[Rows taken from a dataset]
★ ★ ★ ★ ★

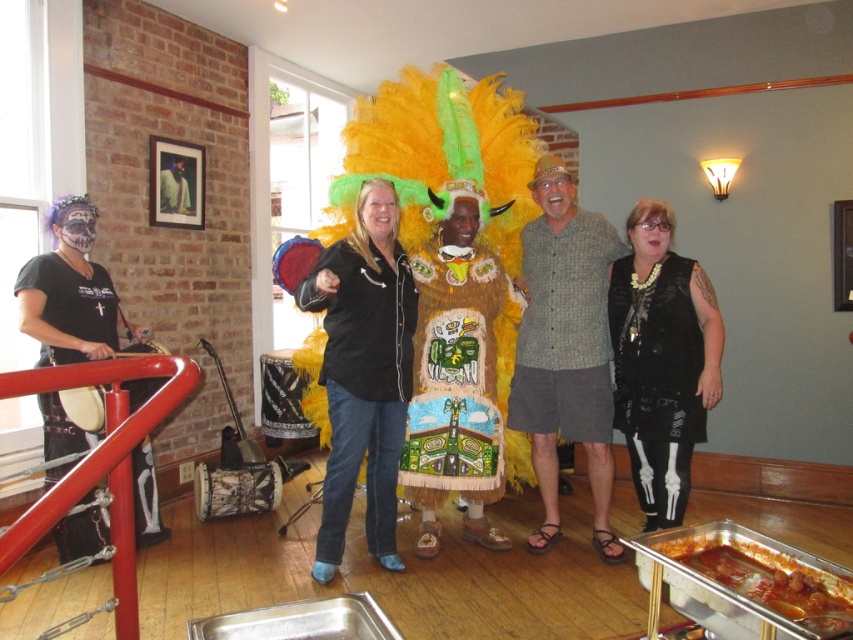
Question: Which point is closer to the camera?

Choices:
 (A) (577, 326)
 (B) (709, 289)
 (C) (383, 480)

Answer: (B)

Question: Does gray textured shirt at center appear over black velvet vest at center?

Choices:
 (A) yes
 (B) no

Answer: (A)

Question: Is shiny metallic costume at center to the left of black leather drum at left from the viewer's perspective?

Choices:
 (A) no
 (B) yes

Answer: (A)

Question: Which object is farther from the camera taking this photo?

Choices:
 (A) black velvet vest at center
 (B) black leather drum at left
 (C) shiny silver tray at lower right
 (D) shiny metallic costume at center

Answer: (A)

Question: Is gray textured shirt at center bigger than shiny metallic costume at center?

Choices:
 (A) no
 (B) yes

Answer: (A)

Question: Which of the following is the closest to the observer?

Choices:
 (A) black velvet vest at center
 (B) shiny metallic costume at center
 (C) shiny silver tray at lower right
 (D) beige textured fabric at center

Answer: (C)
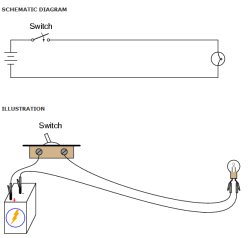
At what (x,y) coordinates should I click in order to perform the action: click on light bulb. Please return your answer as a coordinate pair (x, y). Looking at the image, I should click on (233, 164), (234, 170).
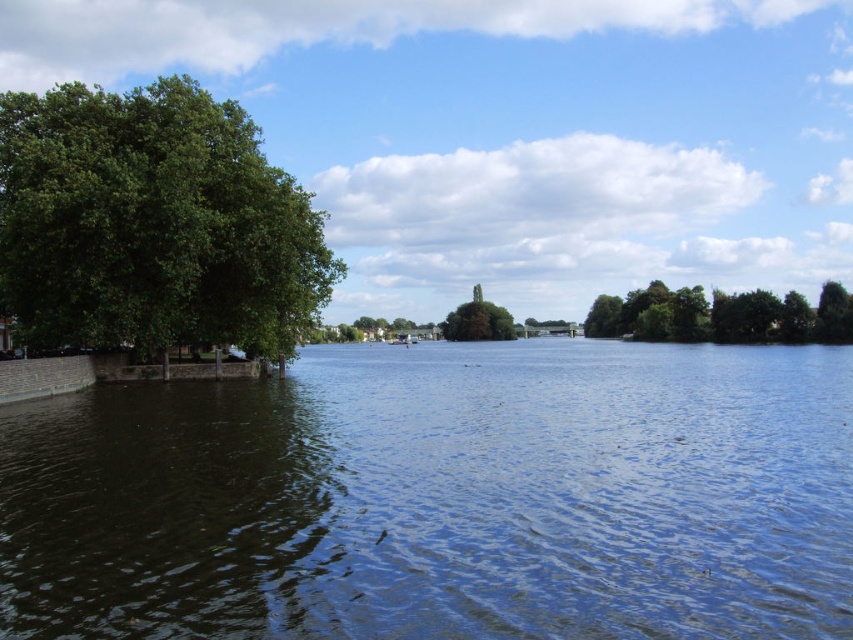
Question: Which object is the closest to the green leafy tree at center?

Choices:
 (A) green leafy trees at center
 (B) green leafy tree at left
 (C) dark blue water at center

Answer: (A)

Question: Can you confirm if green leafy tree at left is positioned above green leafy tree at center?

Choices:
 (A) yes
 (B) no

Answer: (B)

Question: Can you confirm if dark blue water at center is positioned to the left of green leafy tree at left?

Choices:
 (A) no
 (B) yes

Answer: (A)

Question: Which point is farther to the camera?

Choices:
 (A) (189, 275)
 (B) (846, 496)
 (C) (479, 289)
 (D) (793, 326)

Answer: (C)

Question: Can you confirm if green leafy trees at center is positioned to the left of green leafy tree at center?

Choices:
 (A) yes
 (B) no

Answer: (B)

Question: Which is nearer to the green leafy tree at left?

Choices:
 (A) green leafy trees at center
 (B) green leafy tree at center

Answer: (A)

★ ★ ★ ★ ★

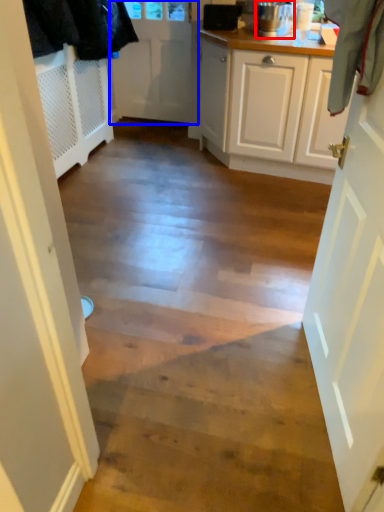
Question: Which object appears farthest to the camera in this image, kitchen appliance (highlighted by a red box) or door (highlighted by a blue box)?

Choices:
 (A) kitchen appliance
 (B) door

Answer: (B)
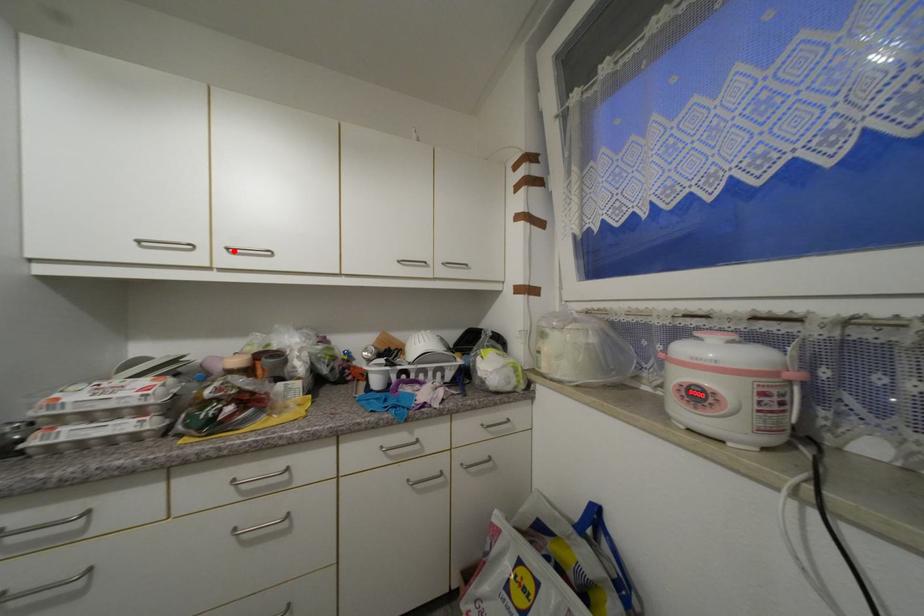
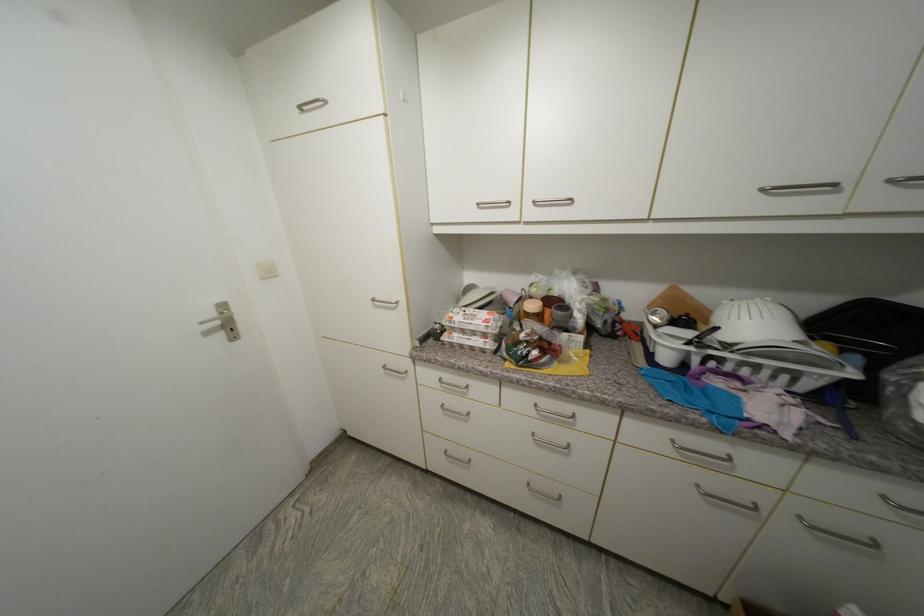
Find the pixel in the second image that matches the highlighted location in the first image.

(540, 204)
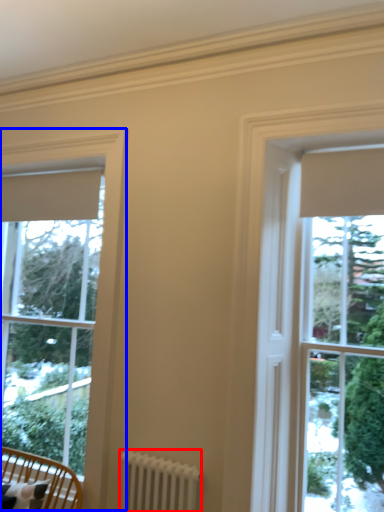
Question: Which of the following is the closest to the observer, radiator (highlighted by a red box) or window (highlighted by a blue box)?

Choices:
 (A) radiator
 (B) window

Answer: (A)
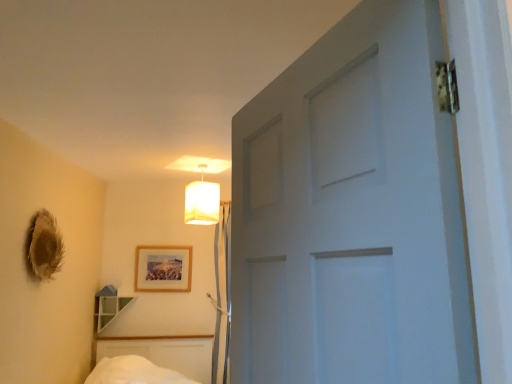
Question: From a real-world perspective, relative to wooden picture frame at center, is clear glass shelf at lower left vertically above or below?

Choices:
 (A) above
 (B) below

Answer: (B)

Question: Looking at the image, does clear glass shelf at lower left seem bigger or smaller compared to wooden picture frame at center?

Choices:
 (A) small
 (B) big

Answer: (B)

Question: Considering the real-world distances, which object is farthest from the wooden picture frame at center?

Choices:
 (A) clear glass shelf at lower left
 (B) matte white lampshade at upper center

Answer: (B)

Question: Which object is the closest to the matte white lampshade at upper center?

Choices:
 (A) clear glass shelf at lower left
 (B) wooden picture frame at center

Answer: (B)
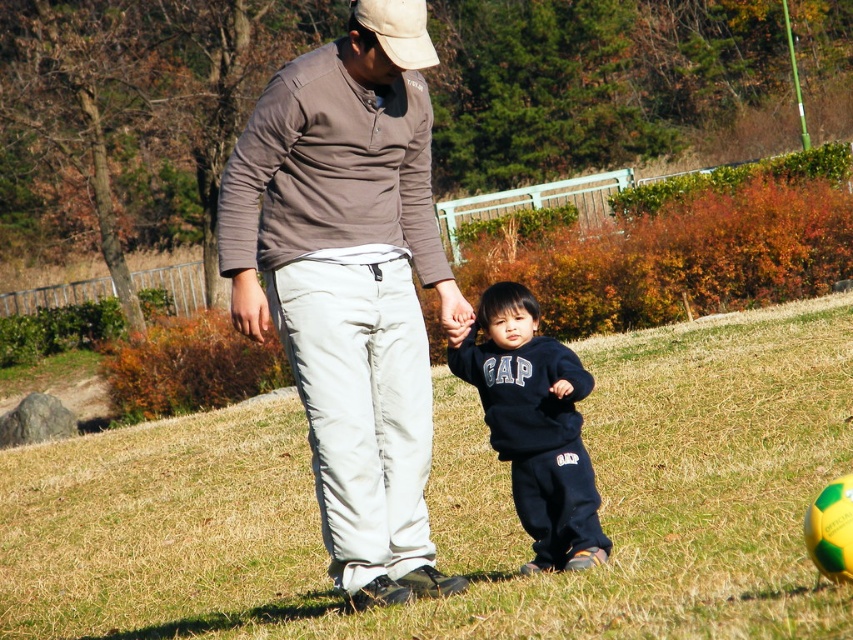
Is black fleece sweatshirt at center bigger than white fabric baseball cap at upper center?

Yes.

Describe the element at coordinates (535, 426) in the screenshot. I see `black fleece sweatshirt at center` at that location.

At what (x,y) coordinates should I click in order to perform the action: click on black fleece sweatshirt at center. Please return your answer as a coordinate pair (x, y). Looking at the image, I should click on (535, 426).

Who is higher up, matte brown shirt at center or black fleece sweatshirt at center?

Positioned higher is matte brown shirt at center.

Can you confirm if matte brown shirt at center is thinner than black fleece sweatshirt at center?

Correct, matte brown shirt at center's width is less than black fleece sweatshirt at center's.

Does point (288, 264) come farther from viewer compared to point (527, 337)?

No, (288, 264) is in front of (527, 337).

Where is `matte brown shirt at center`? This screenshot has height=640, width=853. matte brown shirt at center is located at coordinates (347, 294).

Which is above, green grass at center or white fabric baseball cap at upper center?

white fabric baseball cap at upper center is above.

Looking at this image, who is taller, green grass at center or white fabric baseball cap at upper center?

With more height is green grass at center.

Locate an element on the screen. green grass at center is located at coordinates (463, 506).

★ ★ ★ ★ ★

▶ What you need to do:
Starting with the line with "Who is higher" and going on through the line with "coordinates (347, 294).", rewrite those lines with every "black fleece sweatshirt" changed to "black fleece hoodie" and nothing else altered.

▶ Your solution:
Who is higher up, matte brown shirt at center or black fleece hoodie at center?

Positioned higher is matte brown shirt at center.

Can you confirm if matte brown shirt at center is thinner than black fleece hoodie at center?

Correct, matte brown shirt at center's width is less than black fleece hoodie at center's.

Does point (288, 264) come farther from viewer compared to point (527, 337)?

No, (288, 264) is in front of (527, 337).

Where is `matte brown shirt at center`? This screenshot has height=640, width=853. matte brown shirt at center is located at coordinates (347, 294).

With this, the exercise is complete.